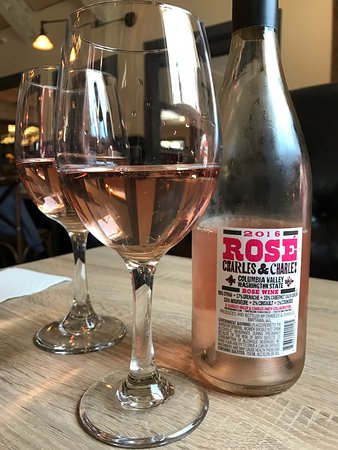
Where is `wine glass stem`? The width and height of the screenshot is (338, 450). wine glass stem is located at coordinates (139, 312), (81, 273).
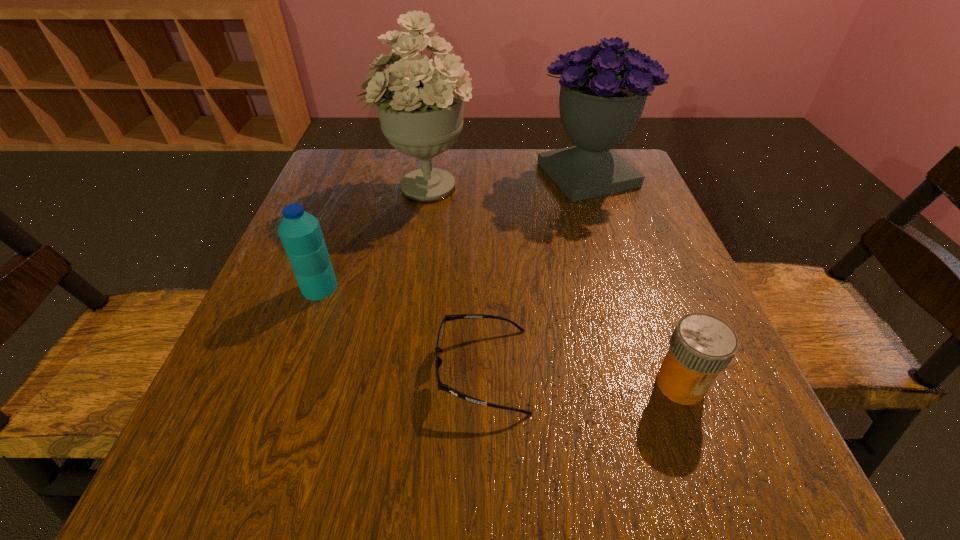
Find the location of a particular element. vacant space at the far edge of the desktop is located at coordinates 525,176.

***

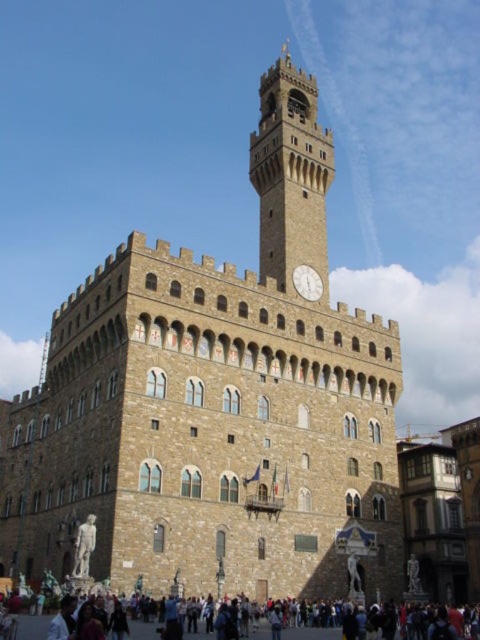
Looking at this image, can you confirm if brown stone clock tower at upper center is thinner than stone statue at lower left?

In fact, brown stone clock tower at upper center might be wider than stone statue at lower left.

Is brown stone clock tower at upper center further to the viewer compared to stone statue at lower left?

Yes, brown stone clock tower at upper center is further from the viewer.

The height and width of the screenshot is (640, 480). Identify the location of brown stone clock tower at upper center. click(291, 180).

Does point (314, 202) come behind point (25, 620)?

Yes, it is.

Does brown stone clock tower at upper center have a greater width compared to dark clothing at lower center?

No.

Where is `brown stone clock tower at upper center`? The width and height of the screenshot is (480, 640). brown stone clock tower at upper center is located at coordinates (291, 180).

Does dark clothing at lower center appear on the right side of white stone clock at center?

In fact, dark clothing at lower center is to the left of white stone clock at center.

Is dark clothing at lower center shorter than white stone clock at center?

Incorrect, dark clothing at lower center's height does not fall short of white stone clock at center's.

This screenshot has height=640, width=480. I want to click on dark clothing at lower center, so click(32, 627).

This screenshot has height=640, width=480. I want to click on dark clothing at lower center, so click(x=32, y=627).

***

AUFGABENSTELLUNG ::
Schreibe die Zeilen neu und ersetze darin „brown stone clock tower at upper center“ durch „clock tower“, ohne sonst etwas zu ändern. Beginne bei der Zeile mit „Does point (314, 202)“ und höre nach der Zeile mit „coordinates (291, 180).“ auf.

LÖSUNG ::
Does point (314, 202) come behind point (25, 620)?

Yes, it is.

Does clock tower have a greater width compared to dark clothing at lower center?

No.

Where is `clock tower`? The width and height of the screenshot is (480, 640). clock tower is located at coordinates (291, 180).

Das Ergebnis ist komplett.